The input —

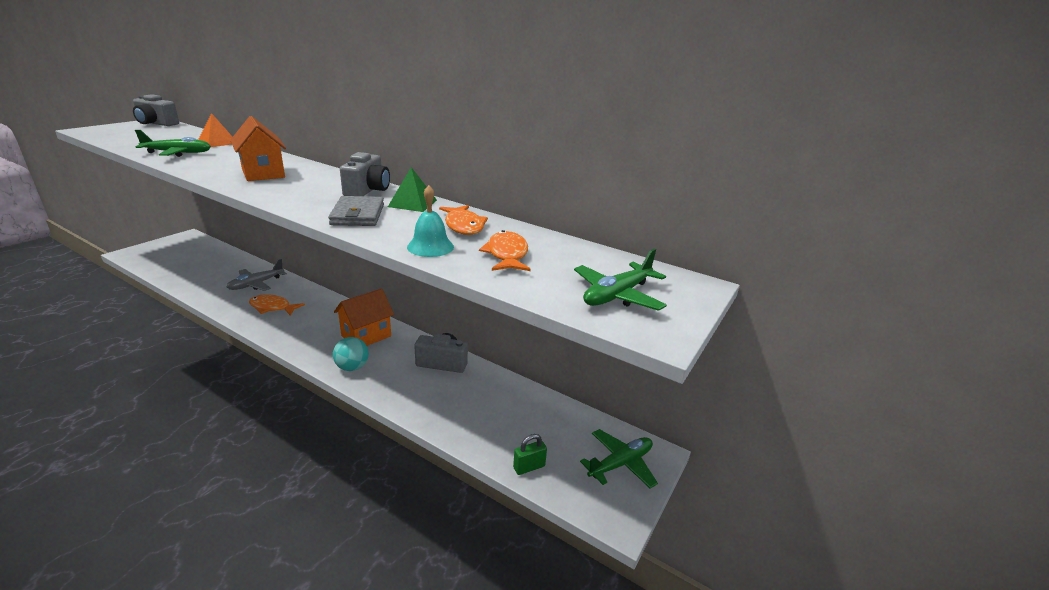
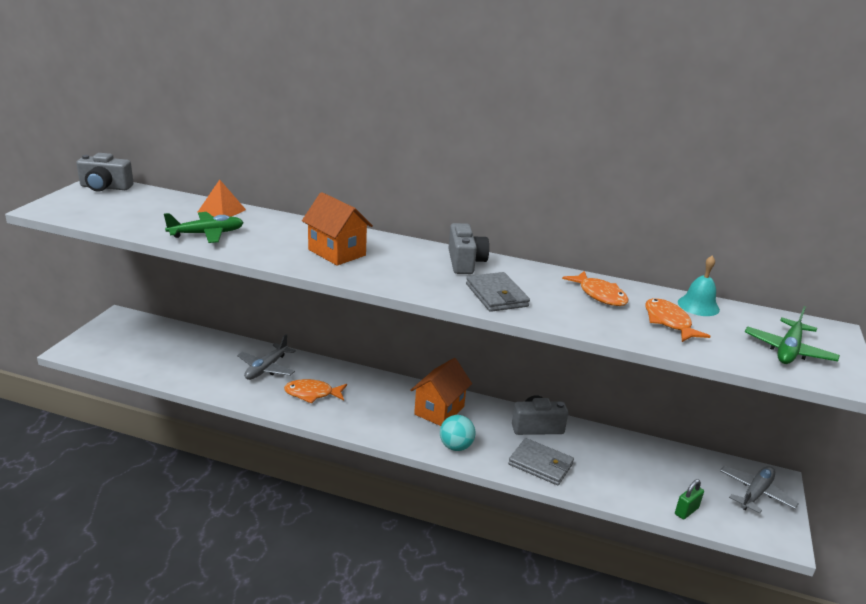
camera: 15 degrees left, 0 degrees up
(412, 203) = (524, 273): green pyramid -> none
(417, 396) = (540, 464): none -> grey wallet
(430, 247) = (601, 323): turquoise bell -> turquoise bell (698, 306)
(620, 464) = (755, 494): green plane -> grey plane

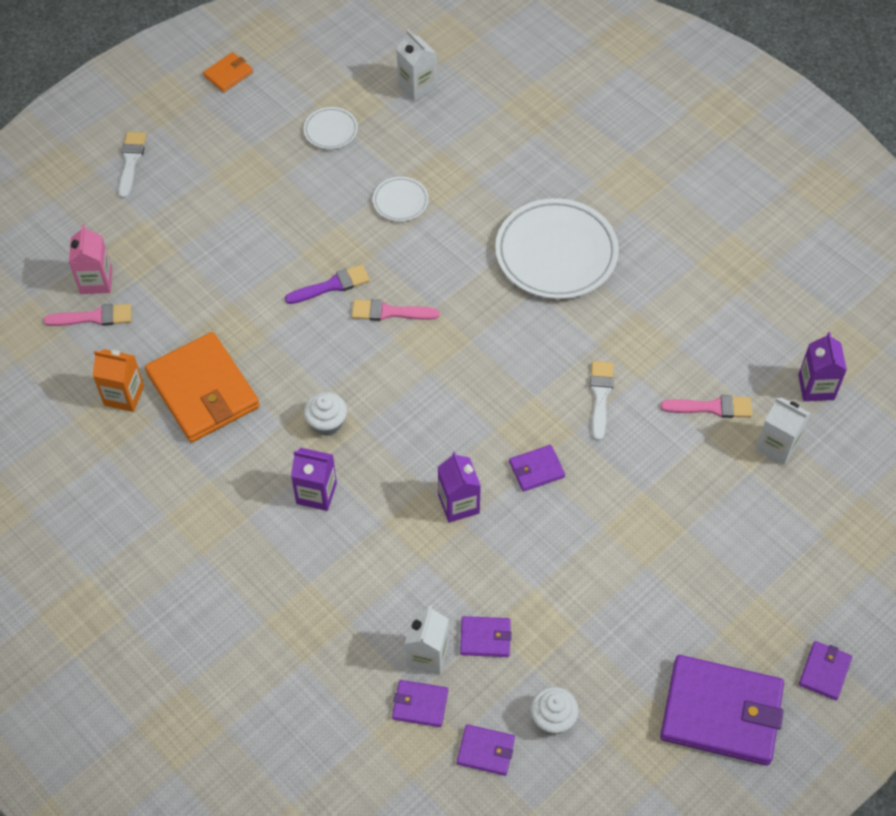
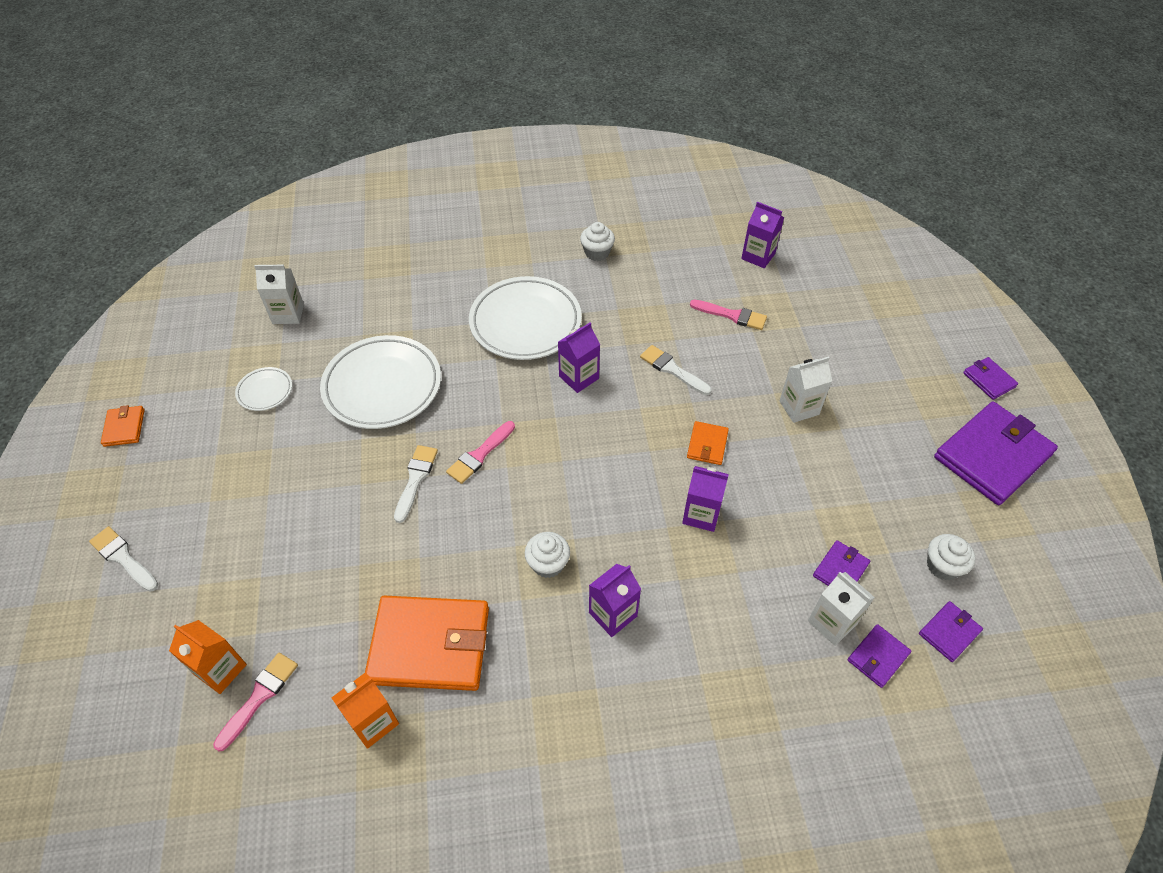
camera: 55 degrees left, 5 degrees down
(96, 281) = (221, 670): pink carton -> orange carton
(332, 285) = (415, 479): purple brush -> white brush
(400, 201) = (382, 386): white plate -> white plate, size x2.15
(529, 331) = (579, 377): none -> purple carton
(536, 469) = (707, 445): purple wallet -> orange wallet
(693, 253) = (597, 253): none -> white cupcake
(712, 407) = (732, 315): pink brush -> pink brush turned 75 degrees clockwise
(777, 446) = (790, 301): white carton -> white carton (799, 408)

Work item —
Everything above from the line with "(412, 203) = (524, 273): green" through the line with "(332, 285) = (415, 479): purple" should be retyped exactly, and nothing else; omit pictures.

Answer to this task —
(412, 203) = (524, 273): green pyramid -> none
(417, 396) = (540, 464): none -> grey wallet
(430, 247) = (601, 323): turquoise bell -> turquoise bell (698, 306)
(620, 464) = (755, 494): green plane -> grey plane

camera: 55 degrees left, 5 degrees down
(96, 281) = (221, 670): pink carton -> orange carton
(332, 285) = (415, 479): purple brush -> white brush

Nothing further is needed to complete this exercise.